Shift each coordinate in the answers up by 123, and write out the lines again, requests included, starting at the line that contains "Maxime (736, 500)" and ending at the line that contains "Identify the location".

[Records for locating described items]
-- Start --

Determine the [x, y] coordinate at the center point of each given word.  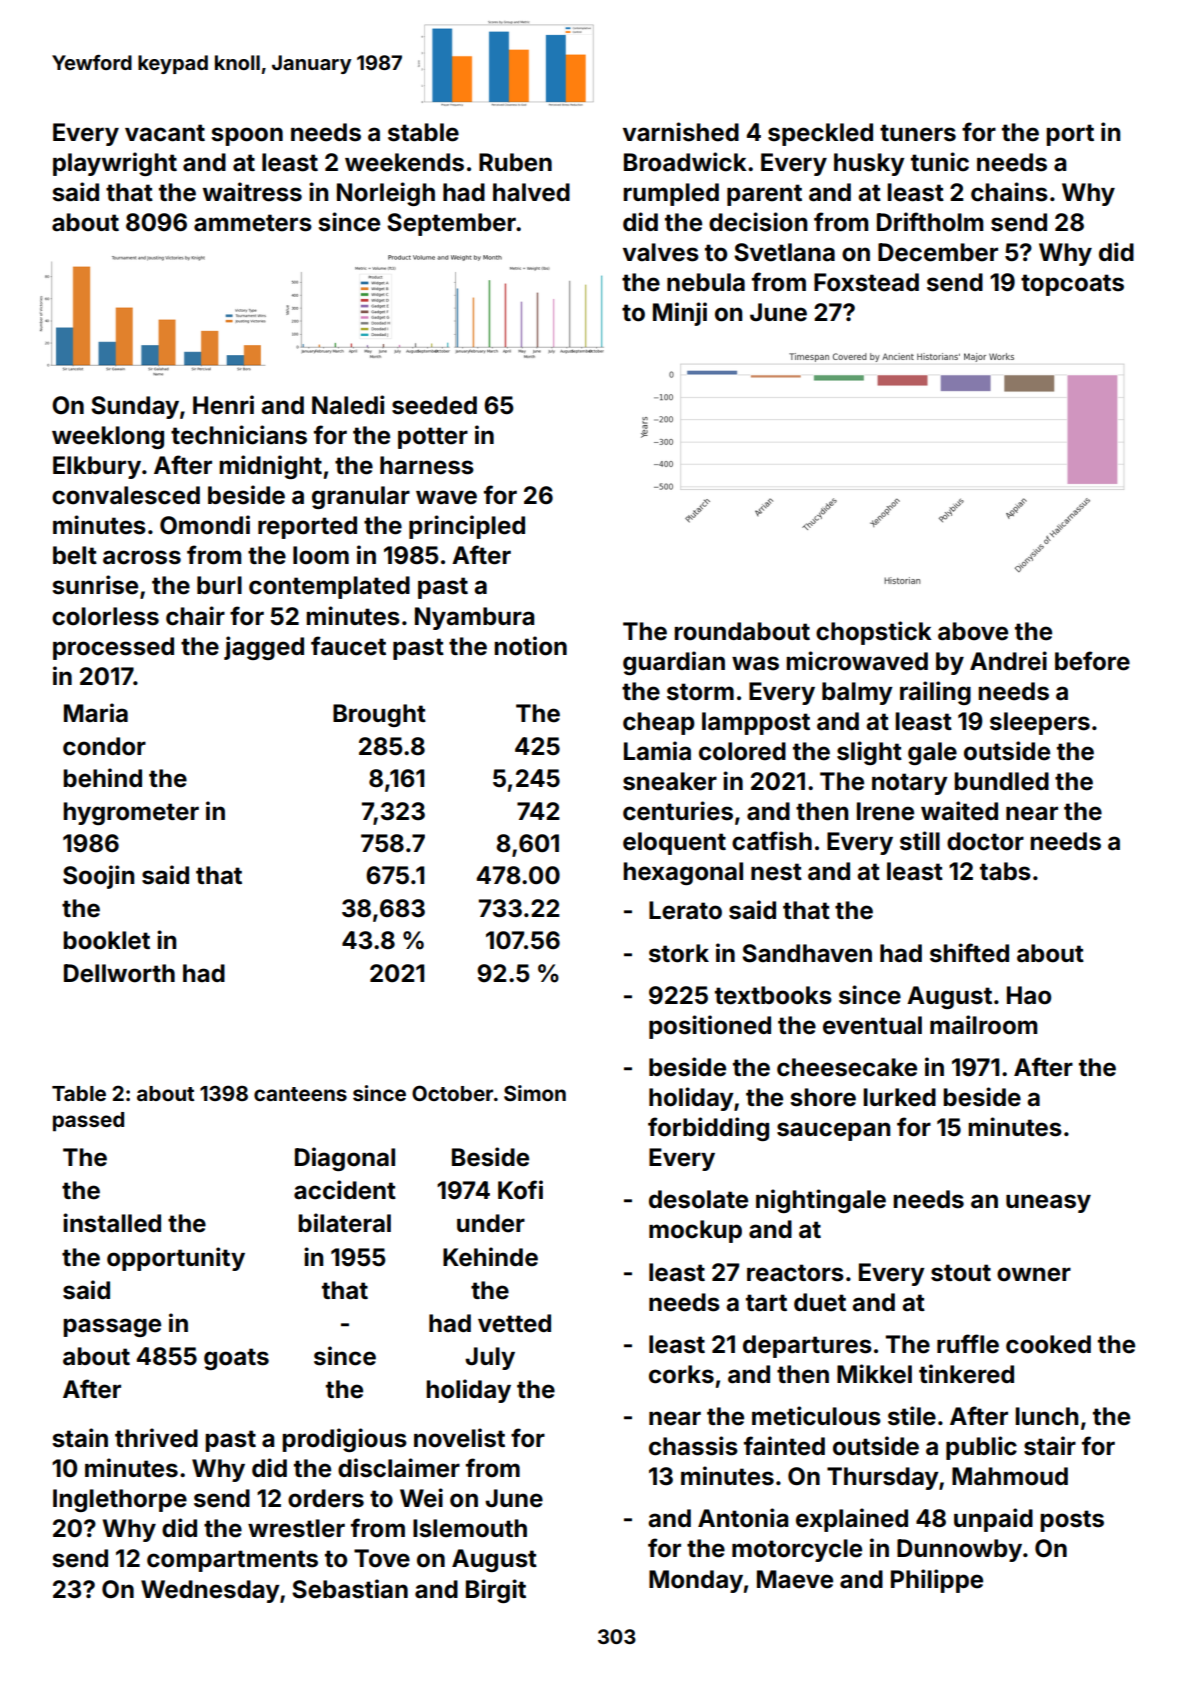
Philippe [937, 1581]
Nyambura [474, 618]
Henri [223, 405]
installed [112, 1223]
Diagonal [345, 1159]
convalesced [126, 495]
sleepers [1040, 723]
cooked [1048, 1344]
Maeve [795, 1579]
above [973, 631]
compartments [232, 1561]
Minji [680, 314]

-- End --
-- Start --

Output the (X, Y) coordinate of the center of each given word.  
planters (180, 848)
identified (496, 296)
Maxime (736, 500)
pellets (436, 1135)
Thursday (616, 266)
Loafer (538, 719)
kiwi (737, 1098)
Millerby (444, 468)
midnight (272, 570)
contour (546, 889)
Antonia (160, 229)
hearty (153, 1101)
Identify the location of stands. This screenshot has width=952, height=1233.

-- End --

## WRITTEN ANSWER
Maxime (859, 623)
pellets (559, 1258)
Thursday (739, 389)
Loafer (661, 842)
kiwi (860, 1221)
Millerby (567, 591)
midnight (395, 693)
contour (669, 1012)
Antonia (283, 352)
hearty (276, 1224)
Identify the location of stands. This screenshot has width=952, height=1233.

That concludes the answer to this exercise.